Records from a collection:

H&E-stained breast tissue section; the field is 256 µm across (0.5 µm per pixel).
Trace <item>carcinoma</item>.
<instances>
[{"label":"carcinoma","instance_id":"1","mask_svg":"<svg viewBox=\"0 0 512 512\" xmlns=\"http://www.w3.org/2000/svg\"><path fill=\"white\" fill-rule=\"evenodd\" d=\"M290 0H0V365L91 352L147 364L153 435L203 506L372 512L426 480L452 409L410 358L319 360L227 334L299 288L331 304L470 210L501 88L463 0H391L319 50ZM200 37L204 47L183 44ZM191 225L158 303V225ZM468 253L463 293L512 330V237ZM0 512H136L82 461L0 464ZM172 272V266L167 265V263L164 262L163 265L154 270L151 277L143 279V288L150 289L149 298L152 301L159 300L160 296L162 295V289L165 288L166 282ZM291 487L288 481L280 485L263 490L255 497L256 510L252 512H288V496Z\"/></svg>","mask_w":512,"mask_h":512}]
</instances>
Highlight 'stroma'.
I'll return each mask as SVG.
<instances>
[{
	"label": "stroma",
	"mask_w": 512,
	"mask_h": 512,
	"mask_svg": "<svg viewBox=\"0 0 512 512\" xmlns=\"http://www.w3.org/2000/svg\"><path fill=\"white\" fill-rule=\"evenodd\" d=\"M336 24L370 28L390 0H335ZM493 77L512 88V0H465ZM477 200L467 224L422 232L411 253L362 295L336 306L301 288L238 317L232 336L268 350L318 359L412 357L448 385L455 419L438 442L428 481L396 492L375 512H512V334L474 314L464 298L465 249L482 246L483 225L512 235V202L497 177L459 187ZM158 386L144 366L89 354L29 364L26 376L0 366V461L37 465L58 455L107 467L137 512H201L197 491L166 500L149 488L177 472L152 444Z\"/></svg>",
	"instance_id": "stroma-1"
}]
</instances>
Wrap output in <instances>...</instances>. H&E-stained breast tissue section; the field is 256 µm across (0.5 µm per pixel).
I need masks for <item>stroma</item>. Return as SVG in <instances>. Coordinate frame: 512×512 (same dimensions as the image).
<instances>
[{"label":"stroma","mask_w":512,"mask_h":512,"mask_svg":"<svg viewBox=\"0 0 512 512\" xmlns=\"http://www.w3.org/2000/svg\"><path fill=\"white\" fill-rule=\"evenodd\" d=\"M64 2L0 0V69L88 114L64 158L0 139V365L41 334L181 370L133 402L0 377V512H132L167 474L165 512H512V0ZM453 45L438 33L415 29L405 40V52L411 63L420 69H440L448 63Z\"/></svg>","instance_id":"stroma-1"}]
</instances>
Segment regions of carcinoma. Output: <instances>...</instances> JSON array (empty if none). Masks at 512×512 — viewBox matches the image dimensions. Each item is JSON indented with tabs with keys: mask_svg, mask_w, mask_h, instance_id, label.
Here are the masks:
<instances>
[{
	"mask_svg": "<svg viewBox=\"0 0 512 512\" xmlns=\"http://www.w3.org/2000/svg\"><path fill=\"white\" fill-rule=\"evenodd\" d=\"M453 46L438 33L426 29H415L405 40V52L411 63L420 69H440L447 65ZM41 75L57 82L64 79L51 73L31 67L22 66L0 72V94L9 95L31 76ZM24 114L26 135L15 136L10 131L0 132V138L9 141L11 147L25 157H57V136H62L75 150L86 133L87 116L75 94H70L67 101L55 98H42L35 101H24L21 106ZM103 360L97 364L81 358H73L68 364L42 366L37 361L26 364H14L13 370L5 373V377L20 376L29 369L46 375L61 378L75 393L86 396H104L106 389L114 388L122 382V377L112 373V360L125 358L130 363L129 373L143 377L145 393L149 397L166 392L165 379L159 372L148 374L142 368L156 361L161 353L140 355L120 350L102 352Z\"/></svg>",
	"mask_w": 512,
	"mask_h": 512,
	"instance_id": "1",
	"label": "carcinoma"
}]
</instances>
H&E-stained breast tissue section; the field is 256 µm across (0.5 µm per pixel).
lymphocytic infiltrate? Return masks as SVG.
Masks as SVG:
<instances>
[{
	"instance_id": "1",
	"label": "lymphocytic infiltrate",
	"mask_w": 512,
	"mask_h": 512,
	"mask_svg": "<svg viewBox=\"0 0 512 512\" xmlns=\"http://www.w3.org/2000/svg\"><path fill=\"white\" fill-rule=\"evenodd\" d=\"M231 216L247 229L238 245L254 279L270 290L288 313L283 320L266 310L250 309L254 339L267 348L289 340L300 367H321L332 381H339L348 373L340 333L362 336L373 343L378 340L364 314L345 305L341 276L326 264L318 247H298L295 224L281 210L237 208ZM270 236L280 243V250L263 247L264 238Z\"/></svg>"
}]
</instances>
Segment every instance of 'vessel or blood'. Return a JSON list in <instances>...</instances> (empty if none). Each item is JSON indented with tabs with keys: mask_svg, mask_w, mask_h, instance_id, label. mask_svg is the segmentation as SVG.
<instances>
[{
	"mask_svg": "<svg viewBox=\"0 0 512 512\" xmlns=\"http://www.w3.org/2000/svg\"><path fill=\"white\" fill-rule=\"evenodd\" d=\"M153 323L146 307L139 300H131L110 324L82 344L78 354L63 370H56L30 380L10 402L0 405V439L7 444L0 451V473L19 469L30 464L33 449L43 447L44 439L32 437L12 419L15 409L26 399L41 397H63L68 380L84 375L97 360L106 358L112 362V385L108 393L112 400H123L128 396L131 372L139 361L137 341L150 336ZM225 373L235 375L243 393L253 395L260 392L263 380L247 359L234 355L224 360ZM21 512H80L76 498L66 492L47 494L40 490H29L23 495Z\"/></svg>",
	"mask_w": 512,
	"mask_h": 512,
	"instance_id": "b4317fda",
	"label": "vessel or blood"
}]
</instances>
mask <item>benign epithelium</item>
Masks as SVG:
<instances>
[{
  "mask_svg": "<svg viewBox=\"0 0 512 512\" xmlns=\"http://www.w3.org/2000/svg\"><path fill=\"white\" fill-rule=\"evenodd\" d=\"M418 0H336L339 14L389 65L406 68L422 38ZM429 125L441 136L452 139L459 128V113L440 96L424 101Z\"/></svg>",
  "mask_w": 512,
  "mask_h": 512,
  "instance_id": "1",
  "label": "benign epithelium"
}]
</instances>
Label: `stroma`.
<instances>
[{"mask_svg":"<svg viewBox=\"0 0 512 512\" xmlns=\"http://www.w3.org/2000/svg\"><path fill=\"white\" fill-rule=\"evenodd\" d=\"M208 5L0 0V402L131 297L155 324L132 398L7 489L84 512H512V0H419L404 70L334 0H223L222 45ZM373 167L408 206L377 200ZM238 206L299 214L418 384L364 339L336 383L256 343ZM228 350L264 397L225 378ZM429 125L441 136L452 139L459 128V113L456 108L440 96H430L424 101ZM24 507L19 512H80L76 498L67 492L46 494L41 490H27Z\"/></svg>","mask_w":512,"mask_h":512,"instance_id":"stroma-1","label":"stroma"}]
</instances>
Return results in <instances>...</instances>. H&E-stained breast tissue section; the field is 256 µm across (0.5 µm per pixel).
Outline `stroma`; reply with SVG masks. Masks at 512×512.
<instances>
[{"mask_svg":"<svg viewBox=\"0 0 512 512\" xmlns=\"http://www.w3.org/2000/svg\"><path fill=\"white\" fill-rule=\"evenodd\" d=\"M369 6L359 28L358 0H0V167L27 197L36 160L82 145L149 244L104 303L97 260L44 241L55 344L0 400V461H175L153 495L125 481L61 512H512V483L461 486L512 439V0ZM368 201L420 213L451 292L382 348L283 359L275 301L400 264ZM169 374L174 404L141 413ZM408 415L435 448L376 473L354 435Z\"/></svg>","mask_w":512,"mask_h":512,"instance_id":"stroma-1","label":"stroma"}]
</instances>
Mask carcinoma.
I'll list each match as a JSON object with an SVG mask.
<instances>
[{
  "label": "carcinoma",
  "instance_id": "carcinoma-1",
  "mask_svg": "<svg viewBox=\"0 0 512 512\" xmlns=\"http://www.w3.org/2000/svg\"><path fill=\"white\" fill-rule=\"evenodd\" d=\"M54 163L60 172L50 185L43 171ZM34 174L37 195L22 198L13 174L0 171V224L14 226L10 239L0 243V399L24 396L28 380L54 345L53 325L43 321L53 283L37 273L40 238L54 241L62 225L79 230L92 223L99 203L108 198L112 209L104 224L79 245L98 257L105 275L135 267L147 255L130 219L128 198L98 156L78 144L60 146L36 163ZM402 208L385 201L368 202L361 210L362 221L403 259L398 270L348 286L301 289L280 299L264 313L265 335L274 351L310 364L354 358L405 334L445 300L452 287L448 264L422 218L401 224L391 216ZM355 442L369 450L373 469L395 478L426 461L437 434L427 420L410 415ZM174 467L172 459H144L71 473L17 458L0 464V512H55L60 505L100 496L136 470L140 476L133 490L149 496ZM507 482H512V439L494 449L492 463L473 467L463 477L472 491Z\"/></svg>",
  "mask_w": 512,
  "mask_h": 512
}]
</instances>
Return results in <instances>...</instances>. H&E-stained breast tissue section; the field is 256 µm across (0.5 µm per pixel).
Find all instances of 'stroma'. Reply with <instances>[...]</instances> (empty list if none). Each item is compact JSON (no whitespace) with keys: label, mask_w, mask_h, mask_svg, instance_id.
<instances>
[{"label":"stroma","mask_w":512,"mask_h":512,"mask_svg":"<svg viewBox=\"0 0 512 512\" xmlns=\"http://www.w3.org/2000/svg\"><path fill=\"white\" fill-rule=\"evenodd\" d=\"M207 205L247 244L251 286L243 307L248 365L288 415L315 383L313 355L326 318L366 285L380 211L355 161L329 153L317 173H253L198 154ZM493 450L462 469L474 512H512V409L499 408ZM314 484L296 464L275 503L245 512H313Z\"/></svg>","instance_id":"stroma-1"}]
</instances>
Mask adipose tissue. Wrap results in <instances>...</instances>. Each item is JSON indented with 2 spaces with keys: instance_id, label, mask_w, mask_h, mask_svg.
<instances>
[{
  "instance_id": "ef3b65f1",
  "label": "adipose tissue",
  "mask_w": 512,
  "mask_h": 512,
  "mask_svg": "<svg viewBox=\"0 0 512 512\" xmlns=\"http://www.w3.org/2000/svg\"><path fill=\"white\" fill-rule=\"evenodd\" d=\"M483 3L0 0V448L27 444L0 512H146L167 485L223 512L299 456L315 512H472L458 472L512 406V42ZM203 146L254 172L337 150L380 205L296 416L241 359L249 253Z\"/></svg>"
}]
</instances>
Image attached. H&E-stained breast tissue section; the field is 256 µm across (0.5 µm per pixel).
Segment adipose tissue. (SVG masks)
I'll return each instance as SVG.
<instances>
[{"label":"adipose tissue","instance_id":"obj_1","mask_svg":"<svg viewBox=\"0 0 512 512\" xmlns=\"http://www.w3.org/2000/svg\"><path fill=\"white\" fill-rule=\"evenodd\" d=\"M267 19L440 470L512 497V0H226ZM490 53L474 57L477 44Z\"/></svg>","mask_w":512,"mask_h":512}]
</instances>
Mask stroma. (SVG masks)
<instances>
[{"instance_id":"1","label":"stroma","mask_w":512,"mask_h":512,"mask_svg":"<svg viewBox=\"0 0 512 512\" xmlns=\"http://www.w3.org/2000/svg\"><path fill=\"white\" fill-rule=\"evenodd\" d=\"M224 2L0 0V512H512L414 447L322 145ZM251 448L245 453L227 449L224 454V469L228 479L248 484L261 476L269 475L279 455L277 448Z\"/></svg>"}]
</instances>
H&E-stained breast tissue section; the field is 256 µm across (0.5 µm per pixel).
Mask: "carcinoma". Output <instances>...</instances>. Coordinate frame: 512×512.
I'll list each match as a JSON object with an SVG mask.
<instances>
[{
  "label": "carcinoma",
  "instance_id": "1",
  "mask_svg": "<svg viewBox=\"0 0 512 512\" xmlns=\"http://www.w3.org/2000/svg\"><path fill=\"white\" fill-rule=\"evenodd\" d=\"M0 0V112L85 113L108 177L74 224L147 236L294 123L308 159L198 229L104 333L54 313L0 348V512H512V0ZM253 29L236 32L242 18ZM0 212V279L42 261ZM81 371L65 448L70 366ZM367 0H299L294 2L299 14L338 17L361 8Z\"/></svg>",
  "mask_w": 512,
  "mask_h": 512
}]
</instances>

▶ [Task details]:
Take the lines from the start of the records through the line holding "Wrap output in", both included, and please print them exactly, with nothing else.

▶ [Solution]:
H&E-stained breast tissue section; the field is 256 µm across (0.5 µm per pixel).
Trace <item>carcinoma</item>.
<instances>
[{"label":"carcinoma","instance_id":"1","mask_svg":"<svg viewBox=\"0 0 512 512\" xmlns=\"http://www.w3.org/2000/svg\"><path fill=\"white\" fill-rule=\"evenodd\" d=\"M290 0H0V365L91 352L147 364L153 435L203 506L372 512L426 480L452 409L410 358L319 360L227 334L299 288L331 304L470 210L501 88L463 0H391L319 50ZM200 37L204 47L183 44ZM191 225L158 303V225ZM468 253L463 293L512 330V237ZM0 512H136L82 461L0 464ZM172 272V266L167 265V263L164 262L163 265L154 270L151 277L143 279V288L150 289L149 298L152 301L159 300L160 296L162 295V289L165 288L166 282ZM291 487L288 481L280 485L263 490L255 497L256 510L252 512H288V496Z\"/></svg>","mask_w":512,"mask_h":512}]
</instances>
Highlight 'stroma'.
I'll return each mask as SVG.
<instances>
[{
	"label": "stroma",
	"mask_w": 512,
	"mask_h": 512,
	"mask_svg": "<svg viewBox=\"0 0 512 512\" xmlns=\"http://www.w3.org/2000/svg\"><path fill=\"white\" fill-rule=\"evenodd\" d=\"M336 24L370 28L390 0H335ZM493 77L512 88V0H465ZM477 200L467 224L422 232L411 253L362 295L336 306L301 288L238 317L232 336L268 350L318 359L412 357L448 385L455 419L438 442L428 481L396 492L375 512H512V334L474 314L464 298L465 249L482 246L483 225L512 235V202L497 177L459 187ZM158 386L144 366L89 354L29 364L26 376L0 366V461L37 465L58 455L107 467L137 512H201L197 491L166 500L149 488L177 472L152 444Z\"/></svg>",
	"instance_id": "stroma-1"
}]
</instances>
Wrap output in <instances>...</instances>. H&E-stained breast tissue section; the field is 256 µm across (0.5 µm per pixel).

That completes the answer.